### TASK TO COMPLETE
Among the entries, find each line that includes the string "scrolled" and list it.

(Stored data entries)
====================
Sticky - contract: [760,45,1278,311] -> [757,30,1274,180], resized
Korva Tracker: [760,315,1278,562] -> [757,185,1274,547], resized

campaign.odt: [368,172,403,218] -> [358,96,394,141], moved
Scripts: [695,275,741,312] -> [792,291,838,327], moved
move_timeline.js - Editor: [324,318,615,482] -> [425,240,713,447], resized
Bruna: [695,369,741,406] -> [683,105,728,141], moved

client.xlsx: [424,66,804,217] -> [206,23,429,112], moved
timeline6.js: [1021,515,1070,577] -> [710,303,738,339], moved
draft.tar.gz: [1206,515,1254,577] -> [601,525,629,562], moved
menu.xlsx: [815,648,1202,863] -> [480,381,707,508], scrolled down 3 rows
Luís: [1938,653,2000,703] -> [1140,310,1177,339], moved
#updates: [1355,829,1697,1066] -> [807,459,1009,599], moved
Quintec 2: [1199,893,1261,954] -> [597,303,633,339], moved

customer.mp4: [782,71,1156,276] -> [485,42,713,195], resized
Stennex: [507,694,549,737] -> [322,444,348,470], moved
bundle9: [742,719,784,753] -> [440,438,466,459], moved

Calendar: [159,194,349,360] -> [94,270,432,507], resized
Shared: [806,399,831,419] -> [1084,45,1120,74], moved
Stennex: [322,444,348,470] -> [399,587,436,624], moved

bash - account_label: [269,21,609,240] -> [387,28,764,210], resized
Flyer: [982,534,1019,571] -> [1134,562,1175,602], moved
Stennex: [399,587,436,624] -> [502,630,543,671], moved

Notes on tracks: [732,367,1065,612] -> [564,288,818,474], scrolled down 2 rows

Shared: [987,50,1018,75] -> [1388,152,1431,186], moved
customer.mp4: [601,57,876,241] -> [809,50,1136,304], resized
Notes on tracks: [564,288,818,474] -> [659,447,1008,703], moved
====================
### THE COMPLETED TASK
menu.xlsx: [815,648,1202,863] -> [480,381,707,508], scrolled down 3 rows
Notes on tracks: [732,367,1065,612] -> [564,288,818,474], scrolled down 2 rows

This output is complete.